:: SUPPLIED ENTRIES

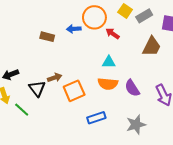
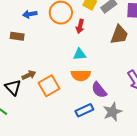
blue arrow: (74, 29) -> (30, 14), moved
red arrow: (113, 34) -> (80, 26), turned -104
purple semicircle: (132, 88) -> (99, 90), moved
blue rectangle: (96, 118) -> (84, 110), moved

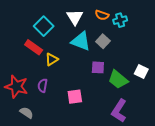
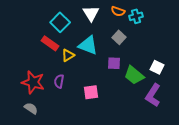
cyan triangle: (81, 41) -> (88, 45), moved
purple L-shape: (119, 111) -> (153, 95), moved
gray semicircle: (26, 113) -> (31, 108), moved

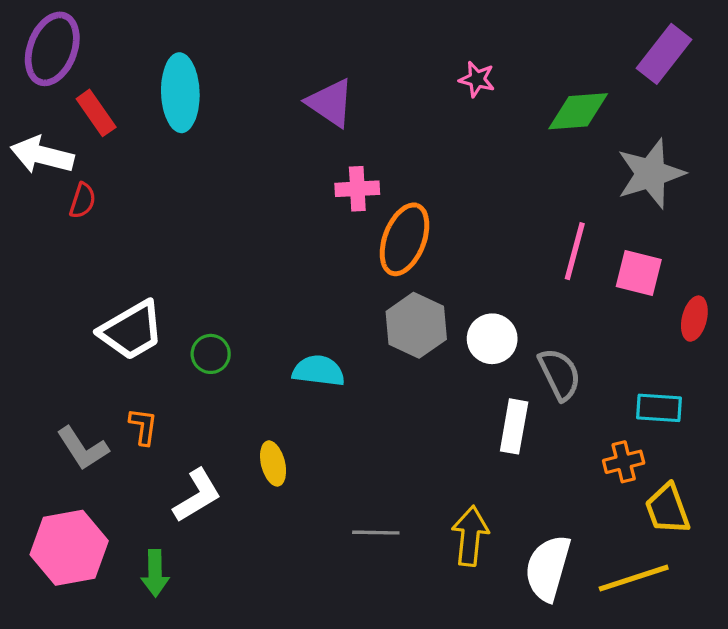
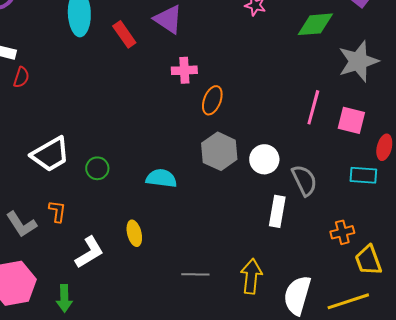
red rectangle: (96, 113) -> (124, 34), moved
orange ellipse: (405, 239) -> (212, 100), size x0.7
cyan rectangle: (659, 408) -> (363, 175), moved

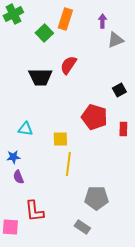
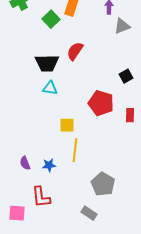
cyan triangle: (25, 129) -> (50, 88), moved
blue star: (13, 157) -> (49, 165), moved
gray pentagon: (96, 198) -> (103, 184), turned 30

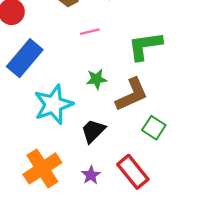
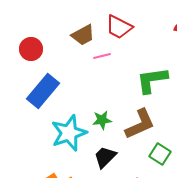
pink line: (90, 32) -> (102, 56), moved
green star: (96, 79) -> (102, 120), moved

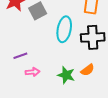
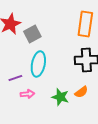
cyan ellipse: (64, 29) -> (38, 64), moved

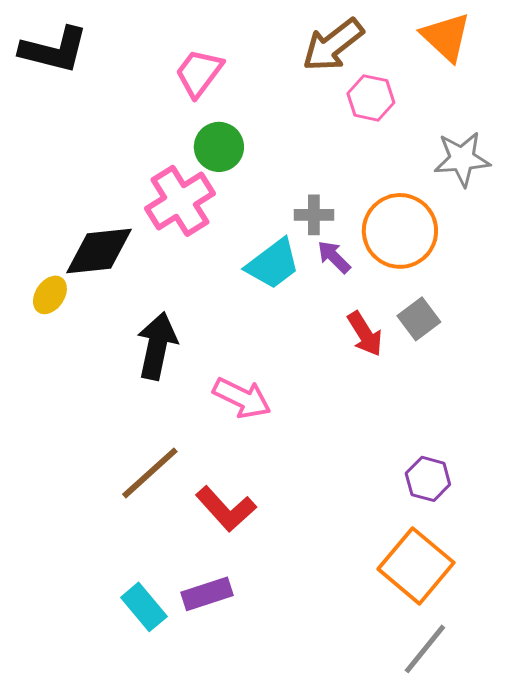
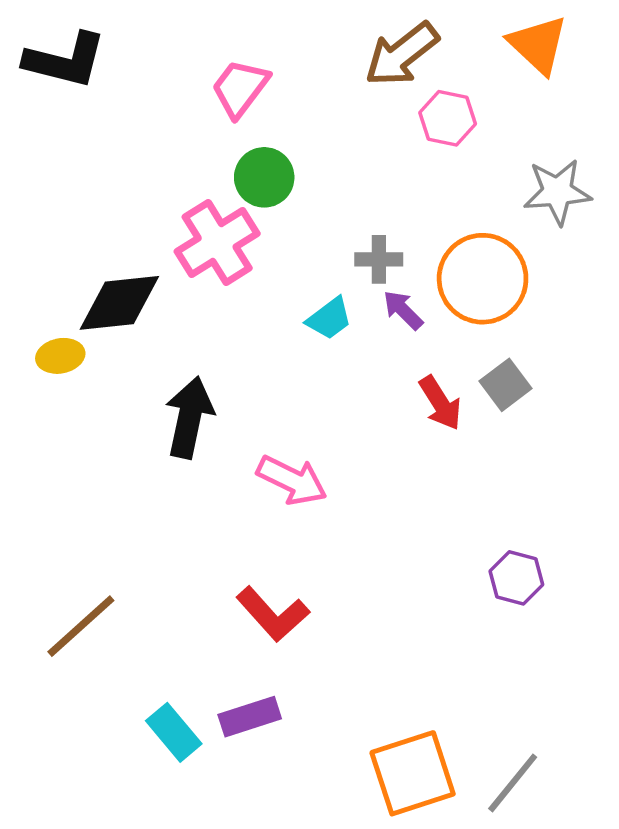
cyan trapezoid: (273, 264) -> (329, 318), size x0.7
yellow ellipse: (50, 295) -> (60, 356), turned 45
brown line: (150, 473) -> (81, 626), moved
orange square: (416, 566) -> (413, 773), moved, turned 32

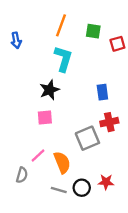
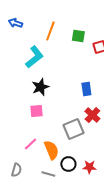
blue arrow: (16, 40) -> (15, 23), moved, turned 120
cyan L-shape: (63, 59) -> (34, 57), moved, turned 35
red cross: (109, 122) -> (92, 115), turned -35
gray semicircle: (22, 175) -> (16, 170), moved
black circle: (82, 188) -> (68, 164), moved

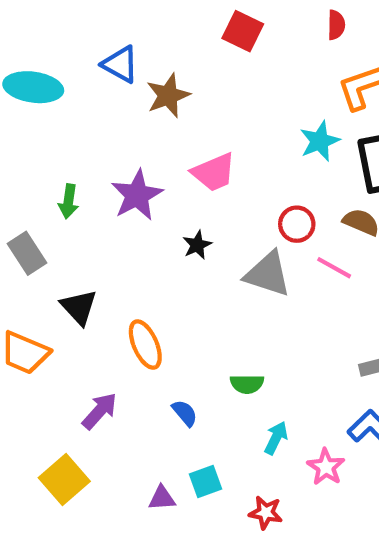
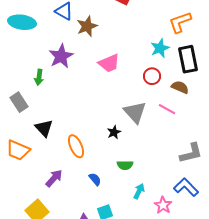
purple star: (137, 195) -> (61, 56), moved
red circle: (297, 224) -> (152, 76), moved
black star: (197, 245) -> (114, 132), moved
gray triangle: (268, 274) -> (135, 112), turned 30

::::

### TASK DESCRIPTION
Everything in the listing is to be returned word for word, except the pictures.

### TASK SOLUTION
blue arrow: (74, 29) -> (30, 14), moved
red arrow: (113, 34) -> (80, 26), turned -104
purple semicircle: (132, 88) -> (99, 90), moved
blue rectangle: (96, 118) -> (84, 110), moved

cyan triangle: (81, 41) -> (88, 45), moved
purple L-shape: (119, 111) -> (153, 95), moved
gray semicircle: (26, 113) -> (31, 108), moved

red rectangle: (96, 113) -> (124, 34), moved
orange ellipse: (405, 239) -> (212, 100), size x0.7
cyan rectangle: (659, 408) -> (363, 175), moved

cyan triangle: (25, 129) -> (50, 88), moved
blue star: (13, 157) -> (49, 165), moved
gray pentagon: (96, 198) -> (103, 184), turned 30

pink line: (90, 32) -> (102, 56), moved
green star: (96, 79) -> (102, 120), moved

cyan ellipse: (64, 29) -> (38, 64), moved

cyan trapezoid: (273, 264) -> (329, 318), size x0.7
yellow ellipse: (50, 295) -> (60, 356), turned 45
brown line: (150, 473) -> (81, 626), moved
orange square: (416, 566) -> (413, 773), moved, turned 32

blue arrow: (16, 40) -> (15, 23), moved, turned 120
cyan L-shape: (63, 59) -> (34, 57), moved, turned 35
red cross: (109, 122) -> (92, 115), turned -35
gray semicircle: (22, 175) -> (16, 170), moved
black circle: (82, 188) -> (68, 164), moved

purple star: (137, 195) -> (61, 56), moved
red circle: (297, 224) -> (152, 76), moved
black star: (197, 245) -> (114, 132), moved
gray triangle: (268, 274) -> (135, 112), turned 30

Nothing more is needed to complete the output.